• _REQUIRED ACTION_:
Return the data below unchanged. Drop any pictures.

++++

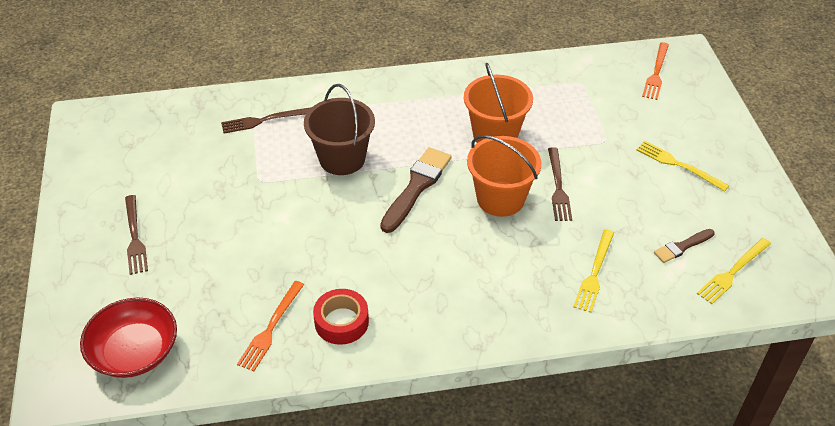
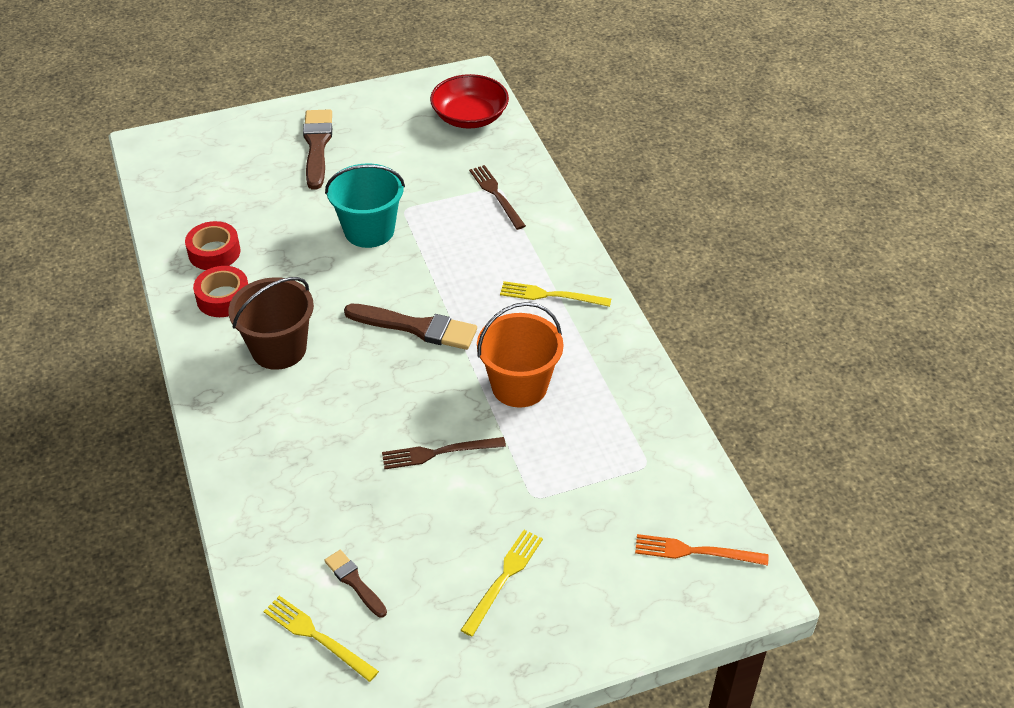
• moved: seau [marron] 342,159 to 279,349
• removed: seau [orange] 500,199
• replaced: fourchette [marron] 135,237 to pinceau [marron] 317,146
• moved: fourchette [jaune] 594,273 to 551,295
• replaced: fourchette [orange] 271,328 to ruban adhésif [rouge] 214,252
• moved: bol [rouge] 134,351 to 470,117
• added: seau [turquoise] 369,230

++++

• _REPLY TO THE TASK_:
• moved: seau [marron] 342,159 to 279,349
• removed: seau [orange] 500,199
• replaced: fourchette [marron] 135,237 to pinceau [marron] 317,146
• moved: fourchette [jaune] 594,273 to 551,295
• replaced: fourchette [orange] 271,328 to ruban adhésif [rouge] 214,252
• moved: bol [rouge] 134,351 to 470,117
• added: seau [turquoise] 369,230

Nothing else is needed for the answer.